Data shown -
_____
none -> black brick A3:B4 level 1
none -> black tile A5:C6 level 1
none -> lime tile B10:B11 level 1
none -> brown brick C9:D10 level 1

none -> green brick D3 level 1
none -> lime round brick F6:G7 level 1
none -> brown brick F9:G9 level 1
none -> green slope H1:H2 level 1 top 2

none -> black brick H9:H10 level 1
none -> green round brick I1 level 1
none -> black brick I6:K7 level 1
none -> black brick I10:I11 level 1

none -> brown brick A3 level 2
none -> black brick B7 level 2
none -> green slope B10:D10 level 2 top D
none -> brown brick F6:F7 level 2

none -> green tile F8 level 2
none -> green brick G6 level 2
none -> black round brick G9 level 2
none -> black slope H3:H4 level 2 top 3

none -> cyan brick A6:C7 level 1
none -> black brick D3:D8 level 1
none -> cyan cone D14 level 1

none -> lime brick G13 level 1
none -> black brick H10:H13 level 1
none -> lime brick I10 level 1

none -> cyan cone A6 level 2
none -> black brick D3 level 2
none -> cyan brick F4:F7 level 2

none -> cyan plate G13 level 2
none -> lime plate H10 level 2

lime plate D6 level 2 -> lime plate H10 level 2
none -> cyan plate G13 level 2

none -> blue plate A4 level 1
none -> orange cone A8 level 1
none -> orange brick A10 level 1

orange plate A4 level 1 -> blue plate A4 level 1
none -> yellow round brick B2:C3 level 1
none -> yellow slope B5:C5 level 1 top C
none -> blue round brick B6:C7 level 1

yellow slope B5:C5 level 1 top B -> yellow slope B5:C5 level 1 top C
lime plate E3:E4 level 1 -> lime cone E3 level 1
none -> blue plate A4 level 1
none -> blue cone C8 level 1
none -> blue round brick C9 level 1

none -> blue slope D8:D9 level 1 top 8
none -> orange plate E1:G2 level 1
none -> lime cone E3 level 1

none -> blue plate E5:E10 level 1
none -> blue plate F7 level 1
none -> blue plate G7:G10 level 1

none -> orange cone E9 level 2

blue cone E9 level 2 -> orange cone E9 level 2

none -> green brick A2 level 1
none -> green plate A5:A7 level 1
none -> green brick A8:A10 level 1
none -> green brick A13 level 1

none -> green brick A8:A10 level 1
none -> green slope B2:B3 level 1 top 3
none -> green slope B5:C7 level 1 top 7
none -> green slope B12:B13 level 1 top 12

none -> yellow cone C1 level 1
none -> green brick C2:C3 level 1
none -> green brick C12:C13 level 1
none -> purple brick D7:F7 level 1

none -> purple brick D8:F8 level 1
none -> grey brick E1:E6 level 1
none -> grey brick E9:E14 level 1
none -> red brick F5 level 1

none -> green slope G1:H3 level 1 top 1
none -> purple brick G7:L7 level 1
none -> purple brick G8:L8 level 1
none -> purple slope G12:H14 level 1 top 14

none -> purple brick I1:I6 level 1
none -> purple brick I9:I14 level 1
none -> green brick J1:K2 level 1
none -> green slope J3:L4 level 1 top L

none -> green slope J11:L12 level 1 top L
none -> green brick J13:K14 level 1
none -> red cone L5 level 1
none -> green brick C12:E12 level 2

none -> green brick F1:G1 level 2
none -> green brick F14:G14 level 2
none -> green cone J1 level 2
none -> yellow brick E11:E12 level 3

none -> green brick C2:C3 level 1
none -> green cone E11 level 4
_____
Task instructions -
The output must consist solely of the lines from the one containing "none -> green brick F14:G14 level 2" through the end of the listing, unaltered.

Answer section -
none -> green brick F14:G14 level 2
none -> green cone J1 level 2
none -> yellow brick E11:E12 level 3

none -> green brick C2:C3 level 1
none -> green cone E11 level 4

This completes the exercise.